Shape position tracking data
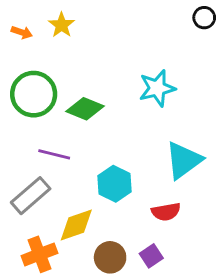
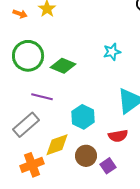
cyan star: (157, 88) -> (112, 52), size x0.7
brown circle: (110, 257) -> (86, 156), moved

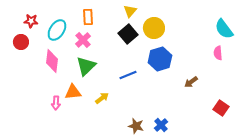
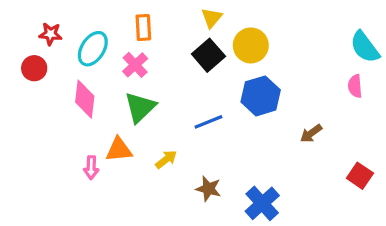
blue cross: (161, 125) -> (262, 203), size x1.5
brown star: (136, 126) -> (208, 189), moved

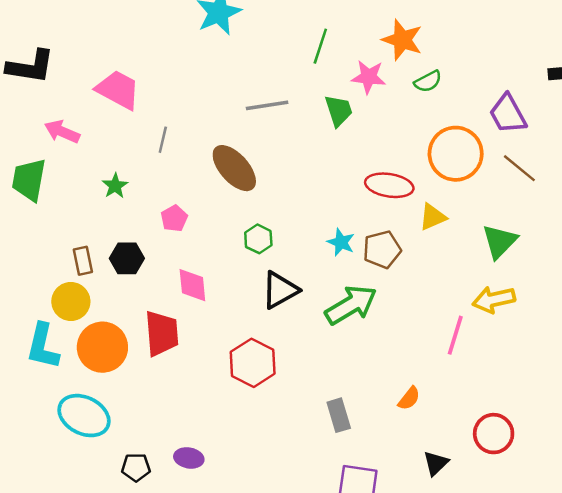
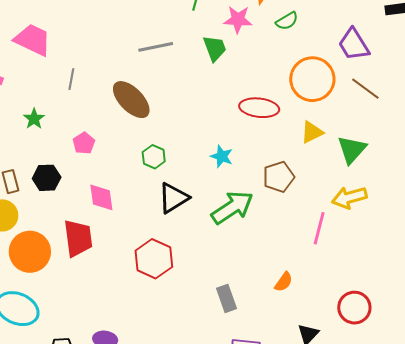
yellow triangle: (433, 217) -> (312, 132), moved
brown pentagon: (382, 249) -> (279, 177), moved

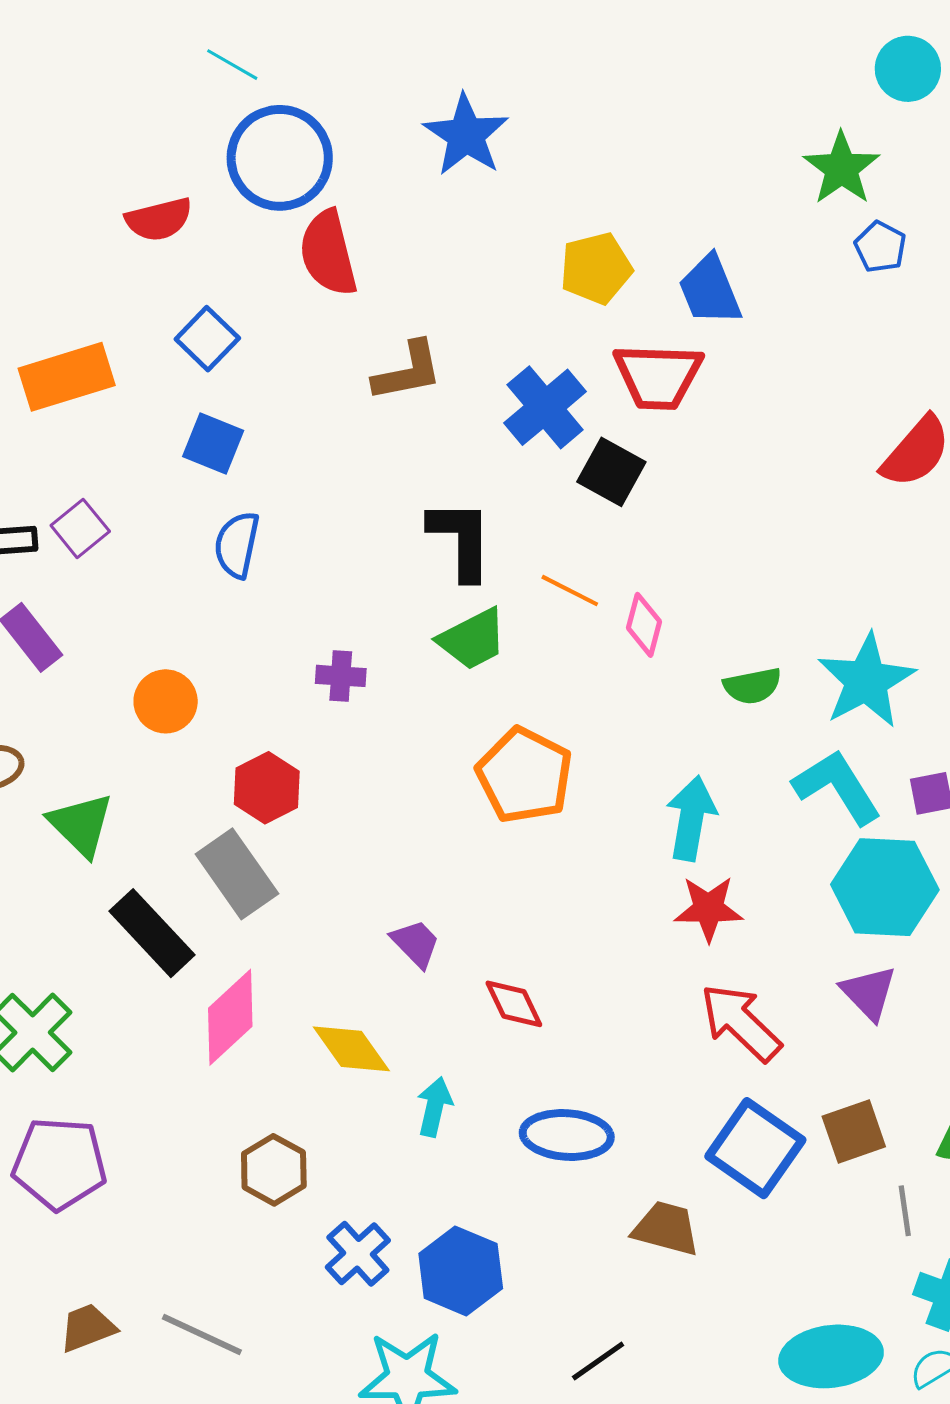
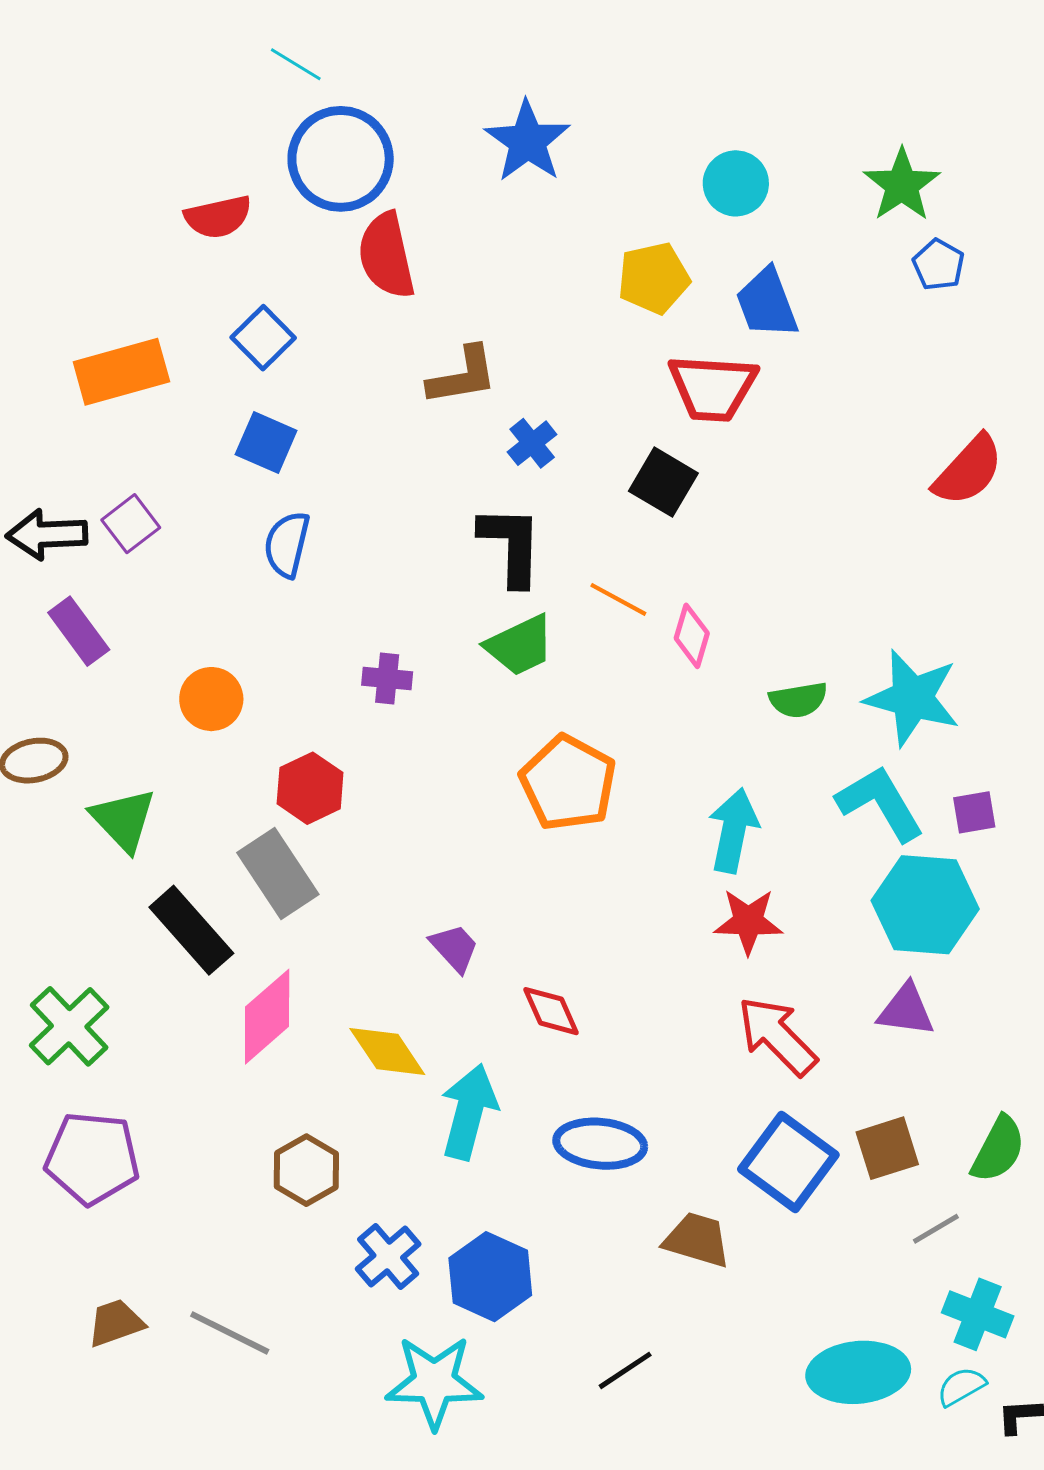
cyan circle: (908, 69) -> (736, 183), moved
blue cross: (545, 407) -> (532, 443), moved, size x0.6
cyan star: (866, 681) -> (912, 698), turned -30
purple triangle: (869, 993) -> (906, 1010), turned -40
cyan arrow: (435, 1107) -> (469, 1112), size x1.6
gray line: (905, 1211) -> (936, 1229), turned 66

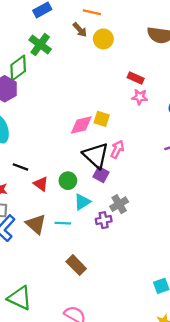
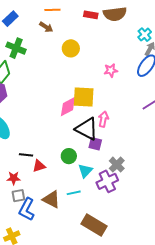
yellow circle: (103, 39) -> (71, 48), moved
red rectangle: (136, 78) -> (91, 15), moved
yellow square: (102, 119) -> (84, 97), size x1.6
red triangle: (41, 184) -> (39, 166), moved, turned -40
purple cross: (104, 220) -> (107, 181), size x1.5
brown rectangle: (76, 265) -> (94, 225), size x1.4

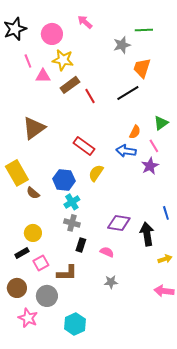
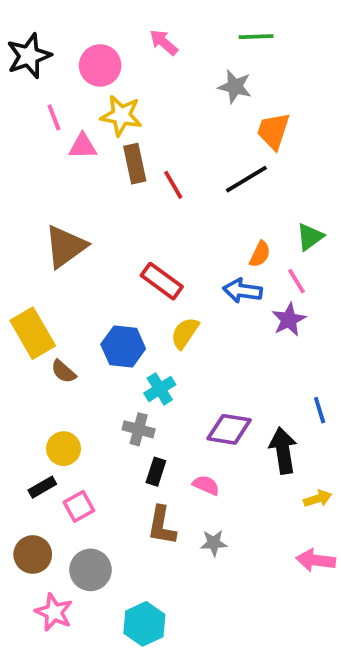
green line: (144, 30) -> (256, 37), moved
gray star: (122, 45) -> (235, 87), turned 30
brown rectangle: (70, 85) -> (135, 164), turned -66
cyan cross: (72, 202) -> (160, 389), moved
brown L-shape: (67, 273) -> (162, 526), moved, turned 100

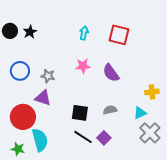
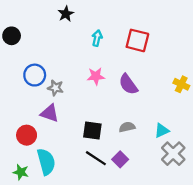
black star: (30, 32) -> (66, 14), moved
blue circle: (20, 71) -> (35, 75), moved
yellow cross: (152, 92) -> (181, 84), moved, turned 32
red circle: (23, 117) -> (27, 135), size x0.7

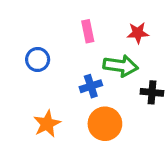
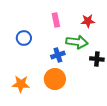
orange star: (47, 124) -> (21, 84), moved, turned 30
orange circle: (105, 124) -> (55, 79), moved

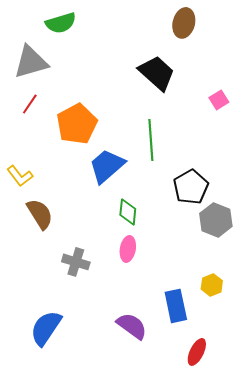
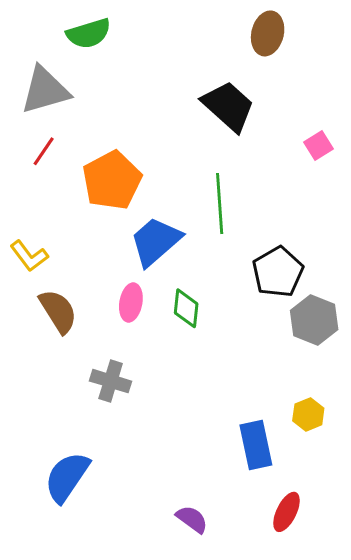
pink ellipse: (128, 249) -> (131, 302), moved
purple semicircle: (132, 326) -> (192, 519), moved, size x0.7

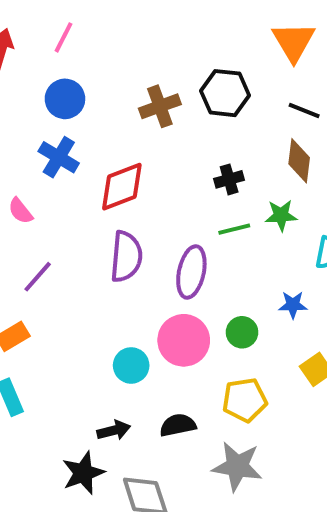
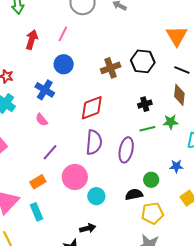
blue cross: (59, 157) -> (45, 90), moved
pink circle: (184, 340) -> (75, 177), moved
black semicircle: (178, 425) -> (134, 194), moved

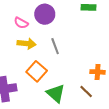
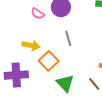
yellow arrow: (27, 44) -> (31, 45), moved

* Your assignment
The word to find is "purple". Copy every line of the data that holds it.

* Worked solution
purple triangle: (869, 993) -> (906, 1010), turned -40
purple cross: (104, 220) -> (107, 181), size x1.5
purple semicircle: (132, 326) -> (192, 519), moved, size x0.7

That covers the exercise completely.